*Exercise*. From the entries that follow, gather each line holding the word "NMOS".

======== The records

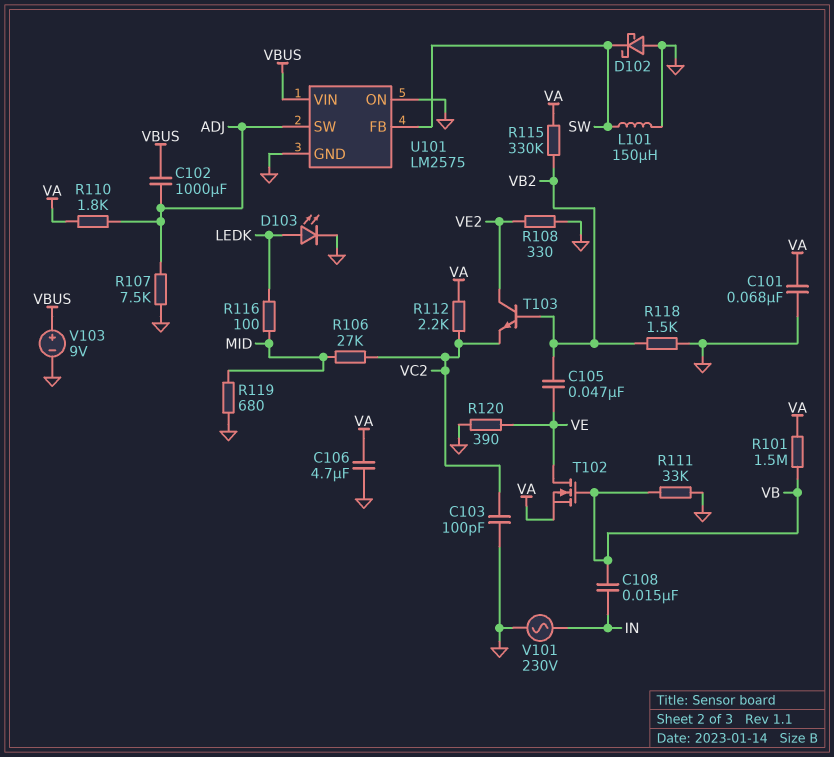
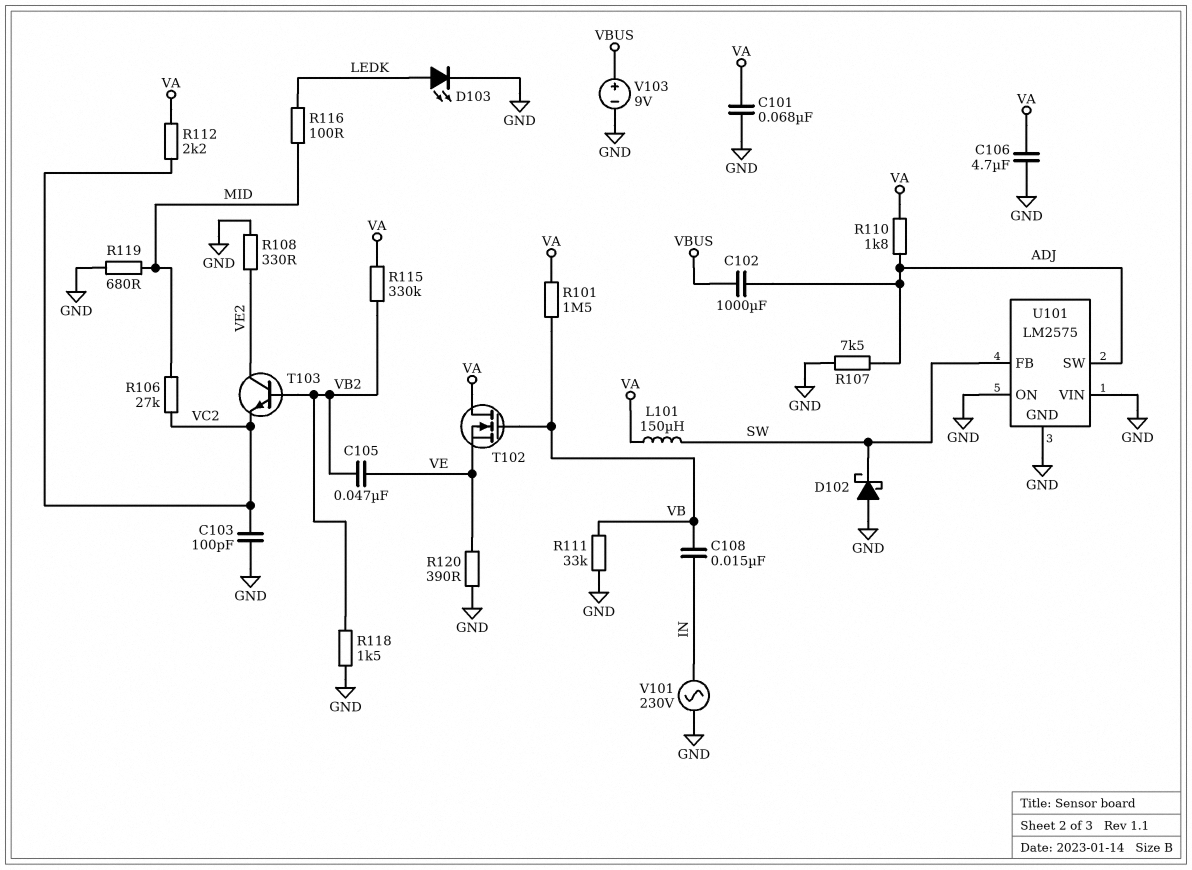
L101: 150uH (GND, SW) -> 150uH (SW, VA)
T102: NMOS (G VB, D VE, S VA) -> NMOS (G VB, D VA, S VE)
U101 pin VIN: VBUS -> GND

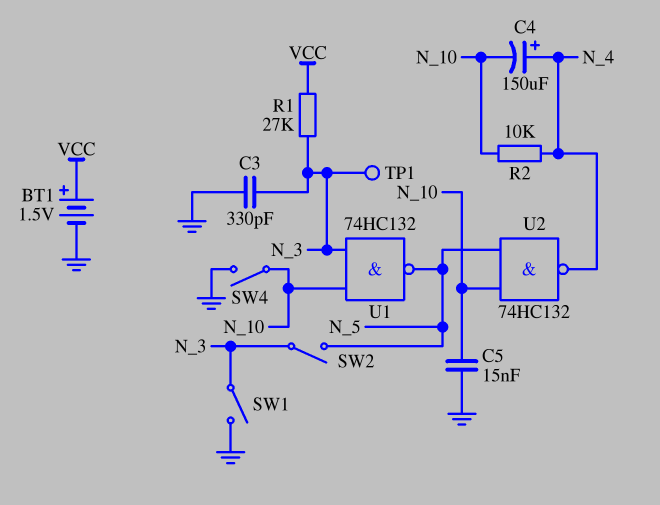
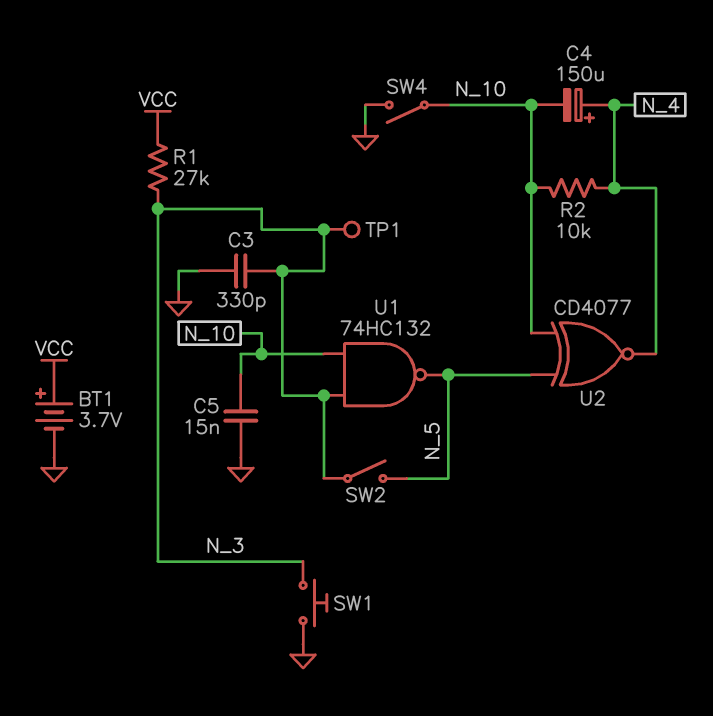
BT1: 1.5V (plus VCC, minus GND) -> 3.7V (plus VCC, minus GND)
SW1: switch (GND, N_3) -> button (GND, N_3)
U2: NAND 74HC132 (in N_5, in N_10, out N_4) -> XNOR CD4077 (in N_5, in N_10, out N_4)

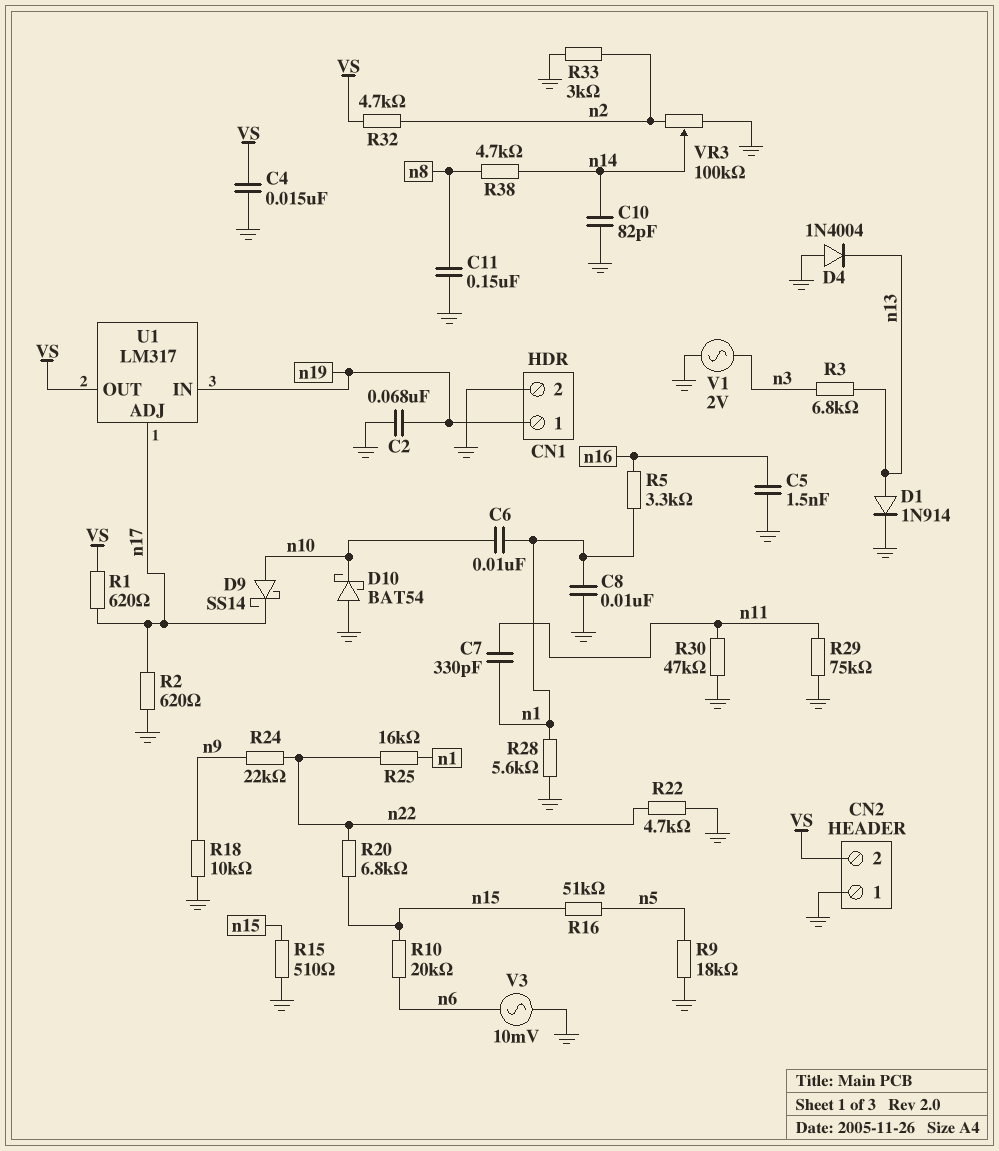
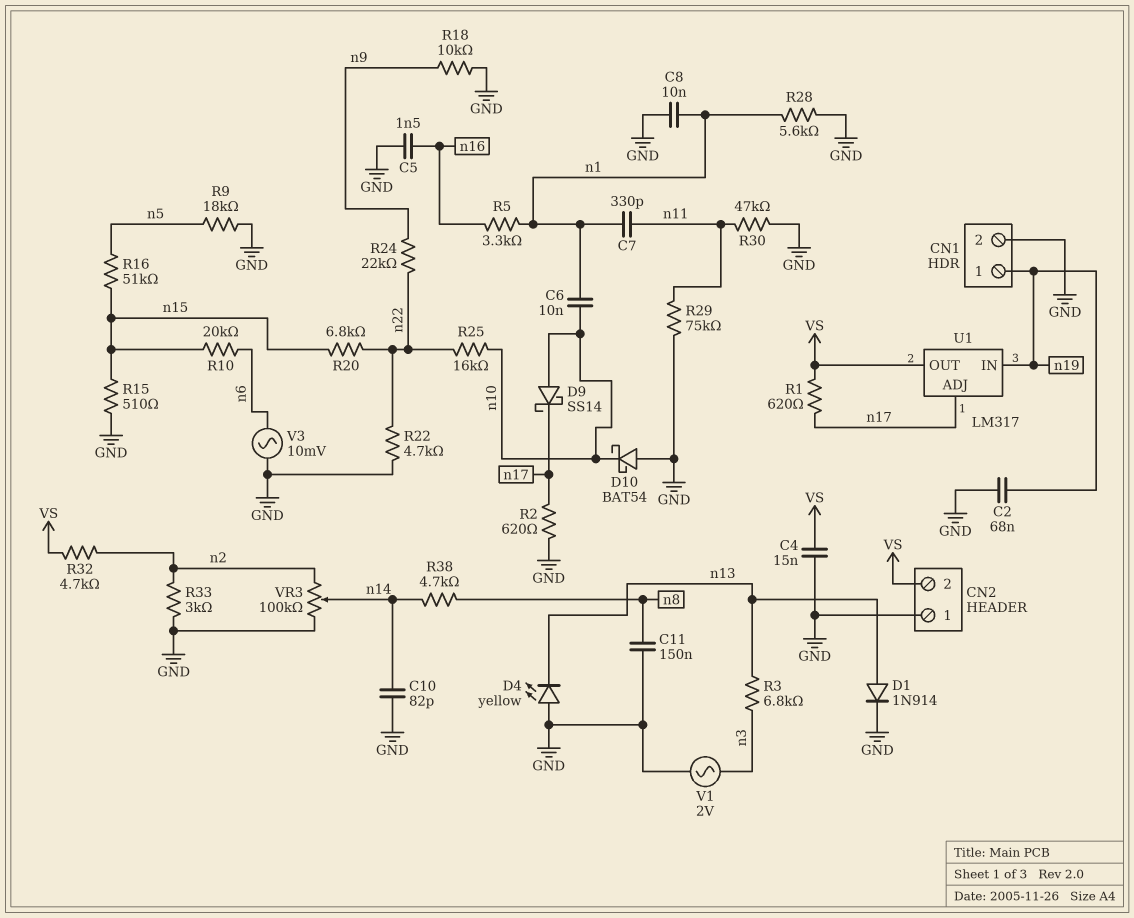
D4: diode 1N4004 (A GND, K n13) -> LED yellow (A GND, K n13)
R25: 16k (n1, n22) -> 16k (n10, n22)

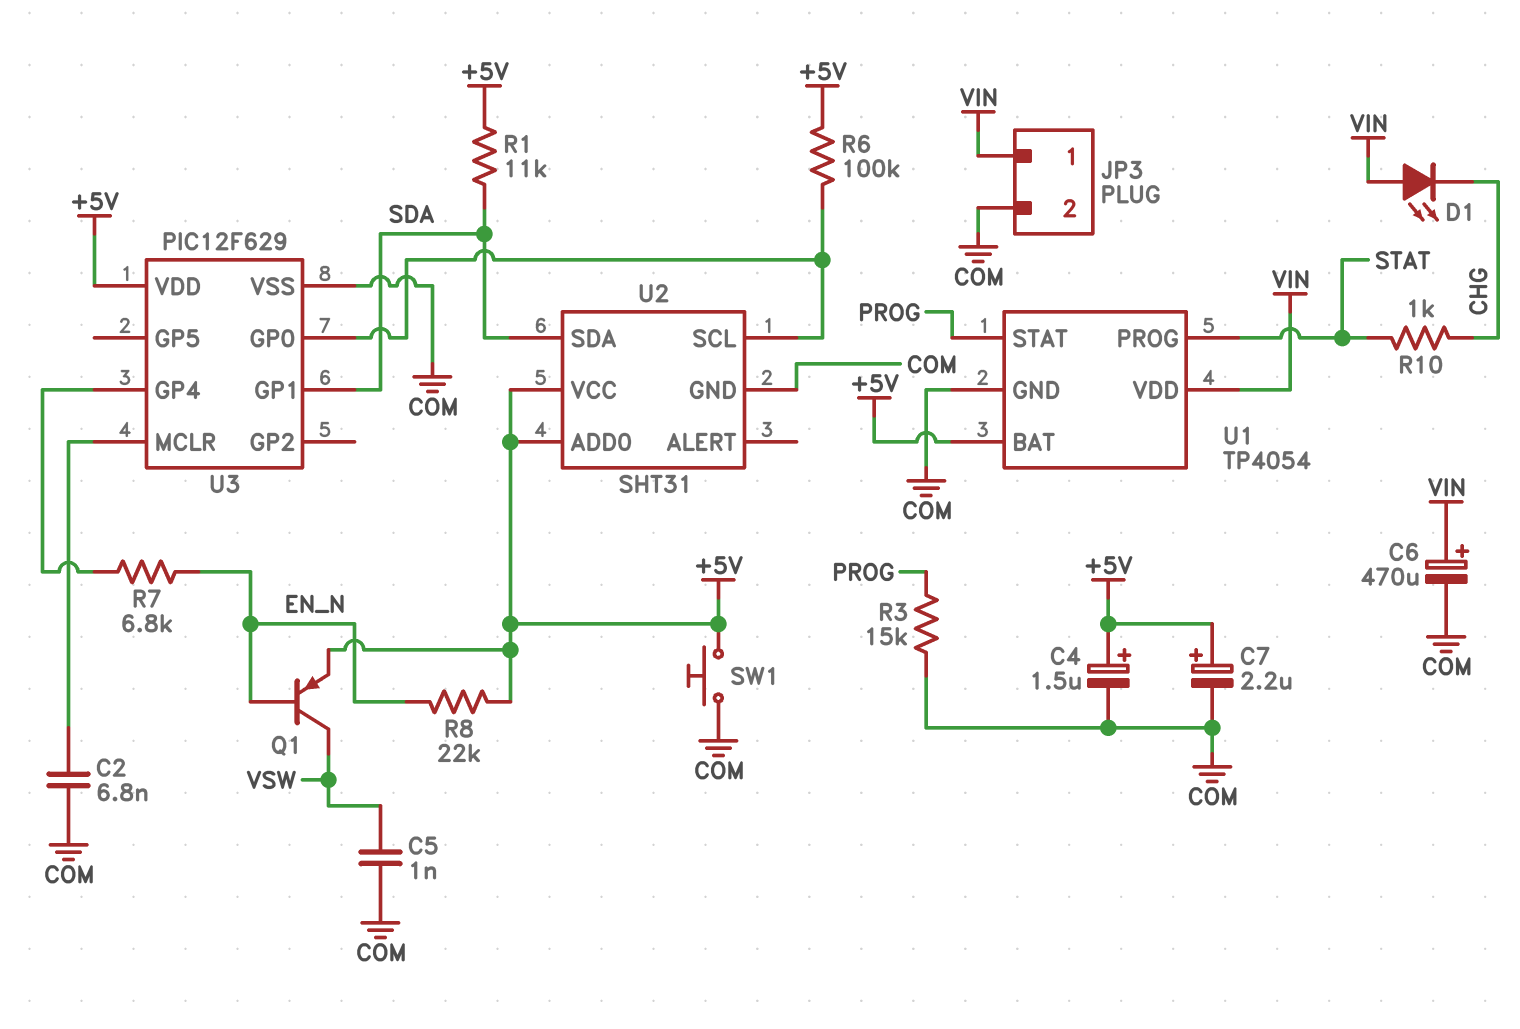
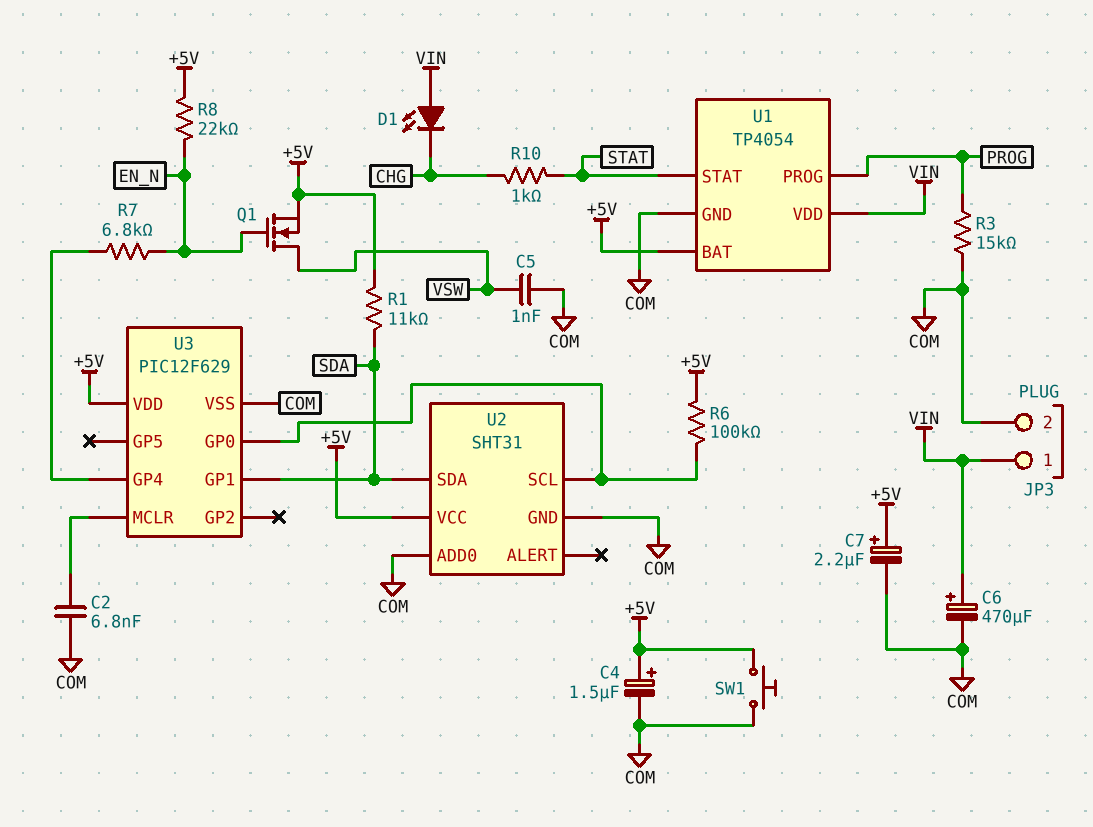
Q1: PNP (B EN_N, C VSW, E +5V) -> NMOS (G EN_N, D VSW, S +5V)
U1 pin PROG: STAT -> PROG
U1 pin STAT: PROG -> STAT
U2 pin ADD0: +5V -> COM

================

*Solution to the exercise*.
T102: NMOS (G VB, D VE, S VA) -> NMOS (G VB, D VA, S VE)
Q1: PNP (B EN_N, C VSW, E +5V) -> NMOS (G EN_N, D VSW, S +5V)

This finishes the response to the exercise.